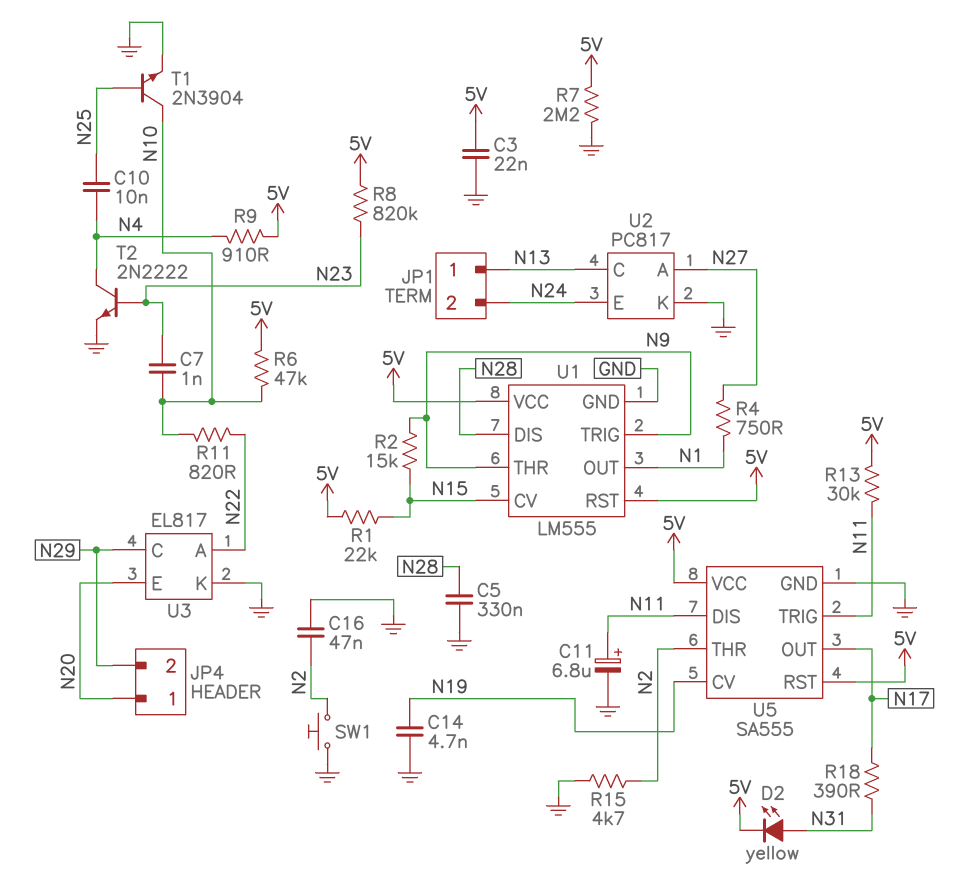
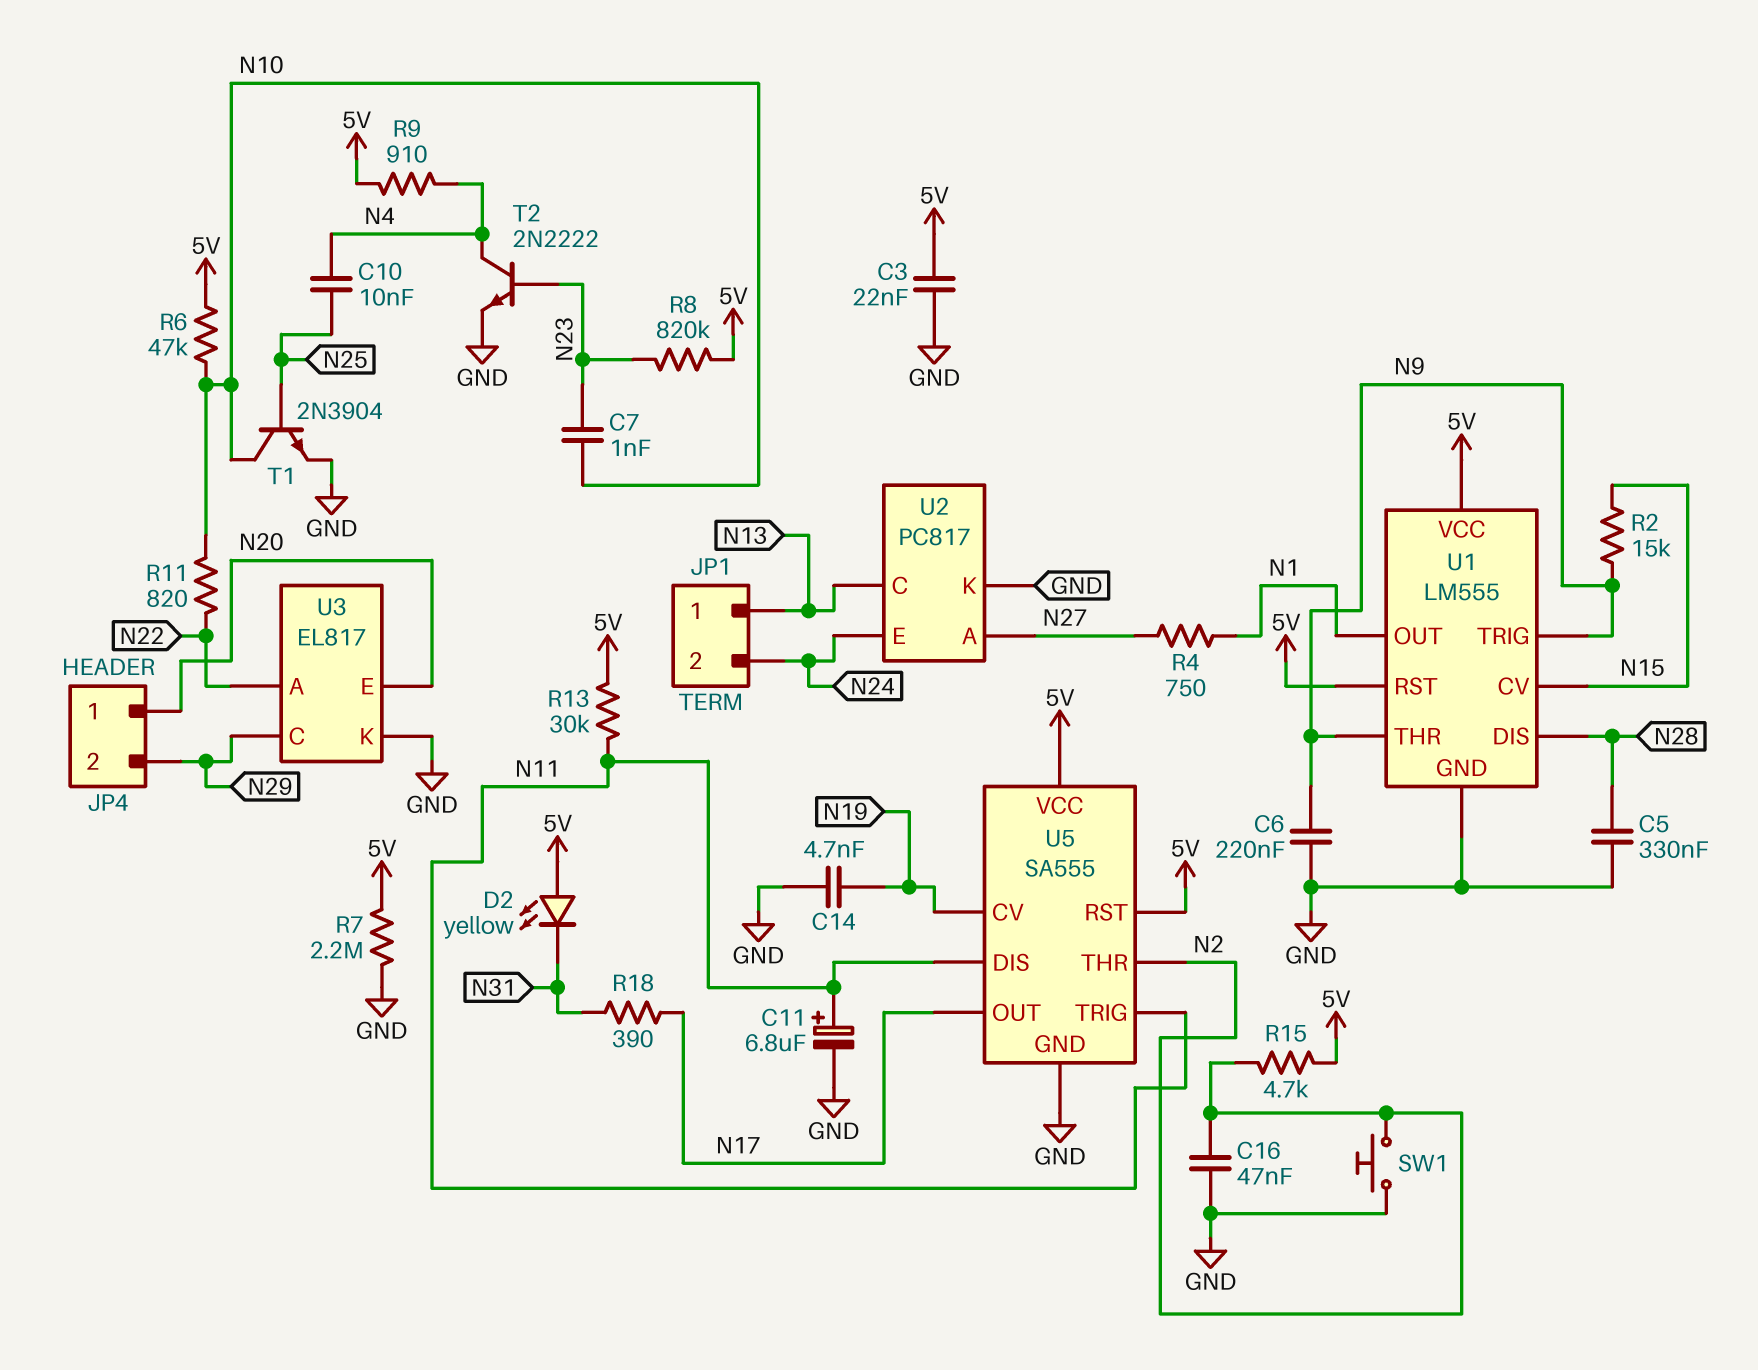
C6: none -> 220nF (GND, N9)
D2: LED yellow (A N31, K 5V) -> LED yellow (A 5V, K N31)
R1: 22k (5V, N15) -> none
R15: 4.7k (GND, N2) -> 4.7k (5V, N2)

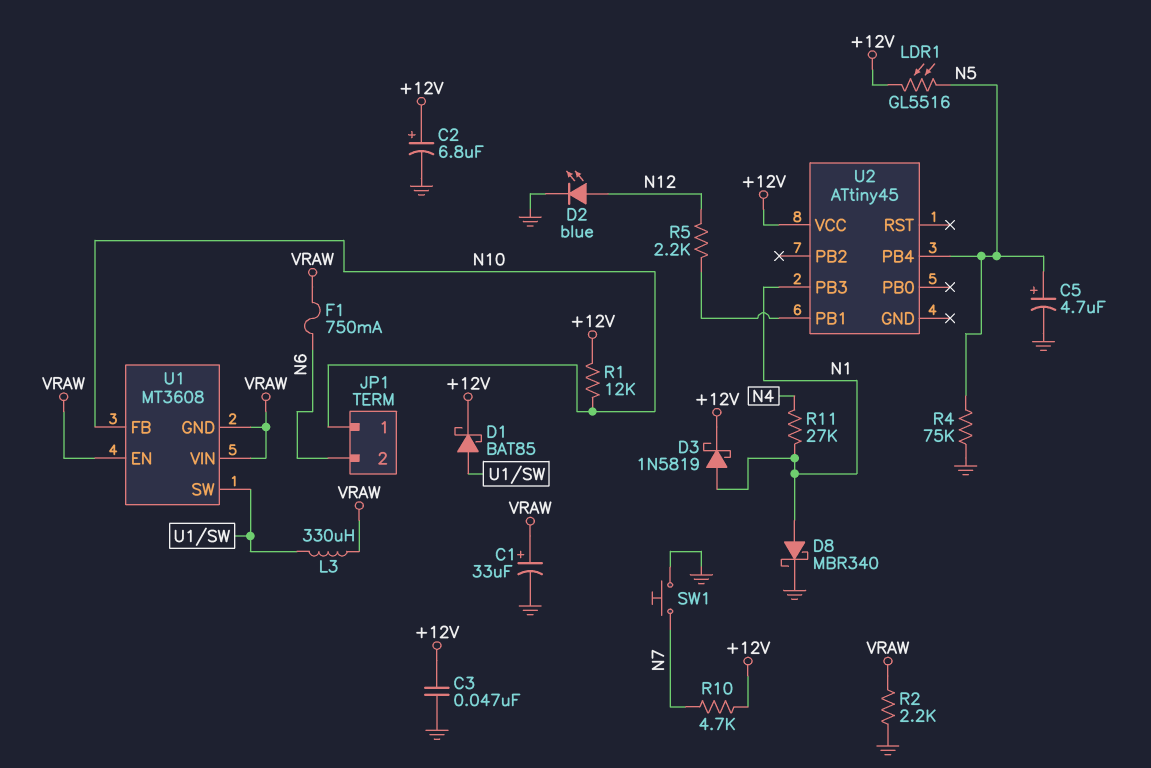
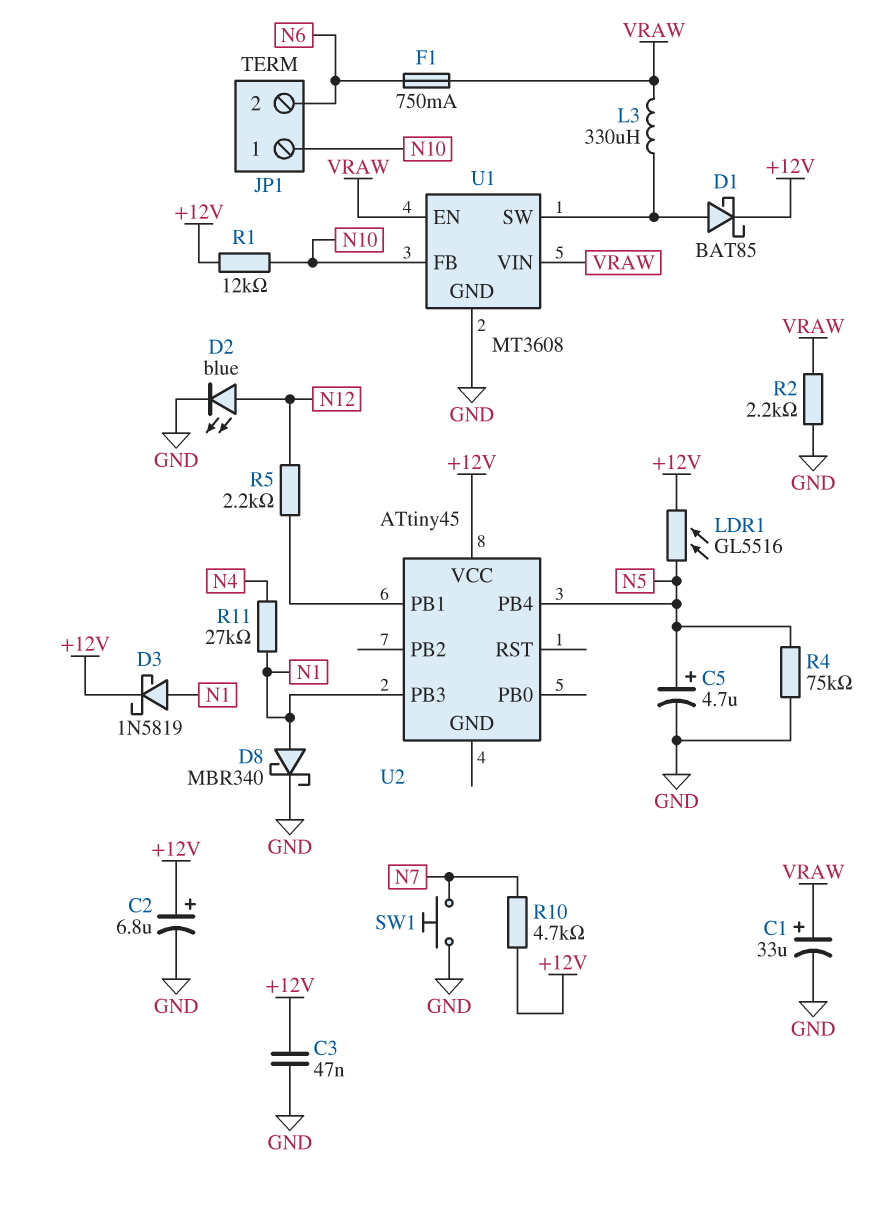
U1 pin GND: VRAW -> GND

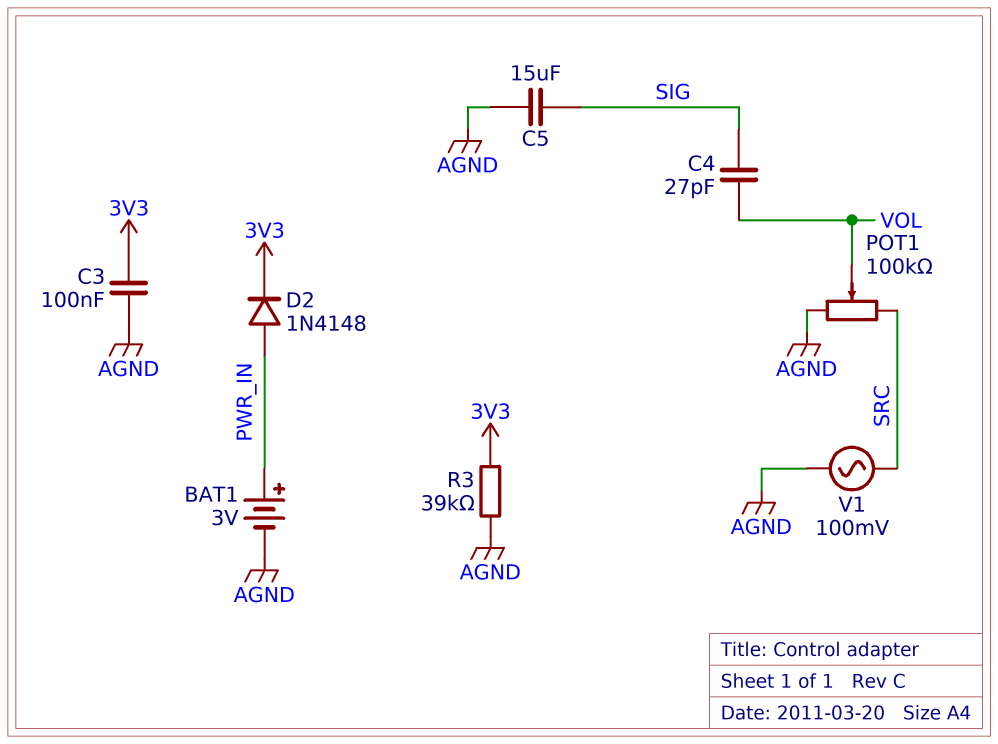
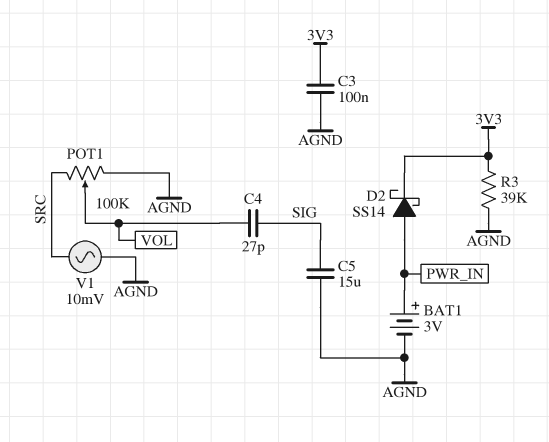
D2: diode 1N4148 (A PWR_IN, K 3V3) -> schottky SS14 (A PWR_IN, K 3V3)
V1: AC 100mV (AGND, SRC) -> AC 10mV (AGND, SRC)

■ **Your goal**
From the records above, pick out and copy each line holding the word "none".

■ **Exercise answer**
C6: none -> 220nF (GND, N9)
R1: 22k (5V, N15) -> none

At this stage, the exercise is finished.